Revision tracking records
•••
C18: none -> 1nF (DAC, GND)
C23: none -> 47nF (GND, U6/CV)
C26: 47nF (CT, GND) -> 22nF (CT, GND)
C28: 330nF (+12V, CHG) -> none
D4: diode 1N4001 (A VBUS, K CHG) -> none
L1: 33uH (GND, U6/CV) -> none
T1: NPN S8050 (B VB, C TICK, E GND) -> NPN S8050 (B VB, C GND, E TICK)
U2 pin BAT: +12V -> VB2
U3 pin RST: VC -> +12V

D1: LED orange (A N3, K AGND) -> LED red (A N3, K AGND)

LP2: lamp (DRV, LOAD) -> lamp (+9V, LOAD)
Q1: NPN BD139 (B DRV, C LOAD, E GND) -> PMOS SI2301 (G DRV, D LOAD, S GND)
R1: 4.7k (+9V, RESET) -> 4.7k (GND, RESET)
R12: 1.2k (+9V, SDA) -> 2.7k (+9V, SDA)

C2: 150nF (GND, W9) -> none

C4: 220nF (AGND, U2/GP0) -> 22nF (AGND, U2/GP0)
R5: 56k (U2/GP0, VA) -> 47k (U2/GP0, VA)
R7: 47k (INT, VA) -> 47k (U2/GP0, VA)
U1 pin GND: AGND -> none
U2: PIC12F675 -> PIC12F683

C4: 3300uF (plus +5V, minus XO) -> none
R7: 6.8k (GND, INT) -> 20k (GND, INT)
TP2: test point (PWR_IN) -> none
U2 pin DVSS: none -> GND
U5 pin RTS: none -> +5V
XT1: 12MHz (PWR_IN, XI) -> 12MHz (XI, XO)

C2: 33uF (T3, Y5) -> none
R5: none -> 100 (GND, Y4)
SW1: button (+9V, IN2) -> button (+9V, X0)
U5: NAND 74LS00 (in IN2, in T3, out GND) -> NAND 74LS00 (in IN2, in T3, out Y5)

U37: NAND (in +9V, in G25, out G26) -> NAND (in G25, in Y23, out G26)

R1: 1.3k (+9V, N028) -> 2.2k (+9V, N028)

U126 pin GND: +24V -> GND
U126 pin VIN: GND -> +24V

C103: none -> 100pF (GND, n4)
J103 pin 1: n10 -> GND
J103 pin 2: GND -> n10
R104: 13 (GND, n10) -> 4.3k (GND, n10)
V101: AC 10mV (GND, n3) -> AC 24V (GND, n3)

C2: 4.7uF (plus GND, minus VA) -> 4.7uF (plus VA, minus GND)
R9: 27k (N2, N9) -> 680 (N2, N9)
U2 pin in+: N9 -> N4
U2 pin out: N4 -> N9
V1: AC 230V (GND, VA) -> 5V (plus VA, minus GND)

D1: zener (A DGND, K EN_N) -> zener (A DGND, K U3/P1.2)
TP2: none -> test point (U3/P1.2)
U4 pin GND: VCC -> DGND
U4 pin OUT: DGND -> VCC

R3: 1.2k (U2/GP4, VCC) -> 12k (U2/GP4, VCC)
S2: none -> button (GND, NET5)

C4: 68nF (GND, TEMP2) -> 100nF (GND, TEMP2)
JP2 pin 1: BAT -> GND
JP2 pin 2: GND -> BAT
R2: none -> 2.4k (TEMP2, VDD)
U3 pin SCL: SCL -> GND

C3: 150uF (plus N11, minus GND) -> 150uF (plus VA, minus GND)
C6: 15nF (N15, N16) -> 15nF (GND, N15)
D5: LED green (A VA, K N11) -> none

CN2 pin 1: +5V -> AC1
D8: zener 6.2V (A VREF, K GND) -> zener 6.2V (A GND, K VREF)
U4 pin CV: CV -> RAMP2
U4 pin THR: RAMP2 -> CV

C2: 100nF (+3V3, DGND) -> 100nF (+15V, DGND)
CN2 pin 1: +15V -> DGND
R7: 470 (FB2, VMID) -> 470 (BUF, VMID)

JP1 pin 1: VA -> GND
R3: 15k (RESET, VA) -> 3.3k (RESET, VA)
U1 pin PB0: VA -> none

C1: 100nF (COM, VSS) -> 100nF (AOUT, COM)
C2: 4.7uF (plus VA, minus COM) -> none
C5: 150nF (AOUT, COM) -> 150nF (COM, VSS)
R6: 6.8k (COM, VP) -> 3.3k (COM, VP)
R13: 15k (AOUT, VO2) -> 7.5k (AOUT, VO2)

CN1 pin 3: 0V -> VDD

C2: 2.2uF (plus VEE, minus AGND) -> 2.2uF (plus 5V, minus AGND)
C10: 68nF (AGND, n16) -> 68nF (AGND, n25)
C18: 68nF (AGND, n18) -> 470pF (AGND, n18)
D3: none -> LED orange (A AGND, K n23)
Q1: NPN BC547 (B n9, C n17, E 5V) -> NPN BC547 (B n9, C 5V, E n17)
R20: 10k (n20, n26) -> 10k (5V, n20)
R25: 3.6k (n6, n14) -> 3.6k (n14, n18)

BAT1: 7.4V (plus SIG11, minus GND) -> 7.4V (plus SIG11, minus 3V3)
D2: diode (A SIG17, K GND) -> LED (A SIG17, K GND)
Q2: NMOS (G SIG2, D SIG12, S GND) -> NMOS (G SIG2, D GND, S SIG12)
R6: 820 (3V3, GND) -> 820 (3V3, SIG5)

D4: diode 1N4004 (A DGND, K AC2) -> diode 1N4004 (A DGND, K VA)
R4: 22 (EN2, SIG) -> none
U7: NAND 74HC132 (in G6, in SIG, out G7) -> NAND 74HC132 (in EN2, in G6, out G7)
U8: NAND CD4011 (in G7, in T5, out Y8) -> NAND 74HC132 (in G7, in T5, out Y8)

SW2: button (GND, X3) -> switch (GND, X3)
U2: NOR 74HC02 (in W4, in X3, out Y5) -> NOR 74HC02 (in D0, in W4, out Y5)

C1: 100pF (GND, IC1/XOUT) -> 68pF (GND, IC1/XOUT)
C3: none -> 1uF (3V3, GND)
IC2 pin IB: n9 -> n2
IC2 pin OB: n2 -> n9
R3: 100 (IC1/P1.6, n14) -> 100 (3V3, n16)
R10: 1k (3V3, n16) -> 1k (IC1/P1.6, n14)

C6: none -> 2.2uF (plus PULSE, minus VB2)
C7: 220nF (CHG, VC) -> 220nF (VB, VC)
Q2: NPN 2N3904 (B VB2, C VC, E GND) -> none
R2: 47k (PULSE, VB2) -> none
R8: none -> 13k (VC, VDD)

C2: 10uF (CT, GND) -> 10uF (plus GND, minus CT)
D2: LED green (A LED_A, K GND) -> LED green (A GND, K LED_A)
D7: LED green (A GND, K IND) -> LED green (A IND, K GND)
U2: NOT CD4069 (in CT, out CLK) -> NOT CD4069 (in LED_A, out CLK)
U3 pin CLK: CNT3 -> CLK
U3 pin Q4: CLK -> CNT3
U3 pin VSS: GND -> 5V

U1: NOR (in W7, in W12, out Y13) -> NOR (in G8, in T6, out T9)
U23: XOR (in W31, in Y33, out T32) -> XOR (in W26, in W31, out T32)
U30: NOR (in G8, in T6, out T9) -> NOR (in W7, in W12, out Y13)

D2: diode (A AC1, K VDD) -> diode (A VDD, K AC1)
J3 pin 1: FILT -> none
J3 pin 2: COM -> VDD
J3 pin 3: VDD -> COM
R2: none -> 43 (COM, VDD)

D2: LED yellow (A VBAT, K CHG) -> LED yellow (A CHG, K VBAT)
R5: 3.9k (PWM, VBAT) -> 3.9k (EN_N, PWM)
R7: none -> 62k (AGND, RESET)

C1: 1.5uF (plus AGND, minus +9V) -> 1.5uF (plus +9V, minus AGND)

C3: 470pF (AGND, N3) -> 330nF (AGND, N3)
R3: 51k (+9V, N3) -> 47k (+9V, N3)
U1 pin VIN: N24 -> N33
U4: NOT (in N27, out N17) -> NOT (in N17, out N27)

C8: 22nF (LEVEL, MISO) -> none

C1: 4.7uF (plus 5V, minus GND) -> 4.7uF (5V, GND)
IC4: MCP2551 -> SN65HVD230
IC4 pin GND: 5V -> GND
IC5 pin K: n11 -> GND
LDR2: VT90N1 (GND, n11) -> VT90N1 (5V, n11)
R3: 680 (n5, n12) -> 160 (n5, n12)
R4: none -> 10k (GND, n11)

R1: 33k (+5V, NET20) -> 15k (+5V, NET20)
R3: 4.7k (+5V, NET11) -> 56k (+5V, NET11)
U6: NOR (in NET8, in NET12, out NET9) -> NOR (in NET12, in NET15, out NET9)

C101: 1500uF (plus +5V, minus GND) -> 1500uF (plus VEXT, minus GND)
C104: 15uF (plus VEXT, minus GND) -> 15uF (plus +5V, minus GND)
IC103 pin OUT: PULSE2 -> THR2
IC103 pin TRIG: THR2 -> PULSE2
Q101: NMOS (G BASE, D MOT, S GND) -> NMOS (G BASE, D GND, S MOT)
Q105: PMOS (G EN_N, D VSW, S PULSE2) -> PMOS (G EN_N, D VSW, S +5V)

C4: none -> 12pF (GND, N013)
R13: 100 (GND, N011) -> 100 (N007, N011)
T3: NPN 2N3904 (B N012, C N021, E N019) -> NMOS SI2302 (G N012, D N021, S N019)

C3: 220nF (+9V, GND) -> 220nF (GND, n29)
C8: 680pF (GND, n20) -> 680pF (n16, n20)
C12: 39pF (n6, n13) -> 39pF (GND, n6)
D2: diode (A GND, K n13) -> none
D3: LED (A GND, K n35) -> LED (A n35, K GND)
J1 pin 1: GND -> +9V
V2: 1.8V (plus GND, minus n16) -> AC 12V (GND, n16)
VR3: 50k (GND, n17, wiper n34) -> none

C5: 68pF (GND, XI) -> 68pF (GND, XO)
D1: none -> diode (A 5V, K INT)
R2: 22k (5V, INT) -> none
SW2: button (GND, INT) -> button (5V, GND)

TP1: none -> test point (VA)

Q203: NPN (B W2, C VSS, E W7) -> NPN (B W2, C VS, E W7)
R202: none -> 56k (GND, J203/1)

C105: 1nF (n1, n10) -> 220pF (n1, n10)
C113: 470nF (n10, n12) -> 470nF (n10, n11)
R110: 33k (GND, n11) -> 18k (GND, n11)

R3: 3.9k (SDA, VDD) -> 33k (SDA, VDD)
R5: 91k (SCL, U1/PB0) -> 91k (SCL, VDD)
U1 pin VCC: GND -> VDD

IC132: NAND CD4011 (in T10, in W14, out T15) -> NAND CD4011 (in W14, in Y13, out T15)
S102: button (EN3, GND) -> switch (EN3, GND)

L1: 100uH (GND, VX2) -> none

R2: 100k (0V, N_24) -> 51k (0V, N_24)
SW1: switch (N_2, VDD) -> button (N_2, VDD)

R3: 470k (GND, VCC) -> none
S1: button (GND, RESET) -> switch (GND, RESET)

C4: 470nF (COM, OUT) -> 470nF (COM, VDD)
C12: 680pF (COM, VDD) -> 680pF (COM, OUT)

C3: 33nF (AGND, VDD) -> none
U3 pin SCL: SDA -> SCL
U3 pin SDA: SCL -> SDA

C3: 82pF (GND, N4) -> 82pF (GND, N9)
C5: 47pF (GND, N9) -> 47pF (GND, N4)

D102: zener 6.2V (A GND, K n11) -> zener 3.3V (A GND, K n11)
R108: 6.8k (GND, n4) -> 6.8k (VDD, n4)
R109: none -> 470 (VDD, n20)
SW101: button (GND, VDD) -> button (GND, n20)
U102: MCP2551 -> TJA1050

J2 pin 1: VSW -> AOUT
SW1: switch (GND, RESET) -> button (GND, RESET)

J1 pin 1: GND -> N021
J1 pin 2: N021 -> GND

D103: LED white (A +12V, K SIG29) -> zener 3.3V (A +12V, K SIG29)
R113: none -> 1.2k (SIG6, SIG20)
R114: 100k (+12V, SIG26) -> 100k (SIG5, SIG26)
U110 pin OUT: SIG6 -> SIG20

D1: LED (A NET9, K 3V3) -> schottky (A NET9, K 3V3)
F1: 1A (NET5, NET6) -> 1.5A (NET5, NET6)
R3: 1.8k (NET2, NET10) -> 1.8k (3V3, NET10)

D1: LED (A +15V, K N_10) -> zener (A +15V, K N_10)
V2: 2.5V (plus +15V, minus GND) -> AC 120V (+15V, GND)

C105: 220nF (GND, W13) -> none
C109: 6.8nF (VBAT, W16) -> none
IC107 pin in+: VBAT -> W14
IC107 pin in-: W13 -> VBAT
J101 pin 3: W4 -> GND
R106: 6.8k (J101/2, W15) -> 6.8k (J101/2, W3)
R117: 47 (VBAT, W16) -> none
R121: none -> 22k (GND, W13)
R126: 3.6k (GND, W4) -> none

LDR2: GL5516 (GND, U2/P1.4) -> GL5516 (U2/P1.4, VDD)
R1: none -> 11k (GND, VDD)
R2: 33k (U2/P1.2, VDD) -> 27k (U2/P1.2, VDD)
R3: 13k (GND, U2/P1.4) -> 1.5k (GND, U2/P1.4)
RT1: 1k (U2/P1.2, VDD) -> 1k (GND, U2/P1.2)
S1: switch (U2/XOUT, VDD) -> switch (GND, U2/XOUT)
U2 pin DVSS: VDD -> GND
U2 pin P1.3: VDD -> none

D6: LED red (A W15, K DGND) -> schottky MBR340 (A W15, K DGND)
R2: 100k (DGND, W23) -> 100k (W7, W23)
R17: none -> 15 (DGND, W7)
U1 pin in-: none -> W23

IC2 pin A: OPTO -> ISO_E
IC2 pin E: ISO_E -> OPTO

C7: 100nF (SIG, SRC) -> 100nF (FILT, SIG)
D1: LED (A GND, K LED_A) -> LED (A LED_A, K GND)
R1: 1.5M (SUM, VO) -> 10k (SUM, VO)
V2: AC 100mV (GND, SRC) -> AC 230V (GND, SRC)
•••
The answer must be every line from the entries above that holds the string "FILT".

» RESPONSE AREA:
J3 pin 1: FILT -> none
C7: 100nF (SIG, SRC) -> 100nF (FILT, SIG)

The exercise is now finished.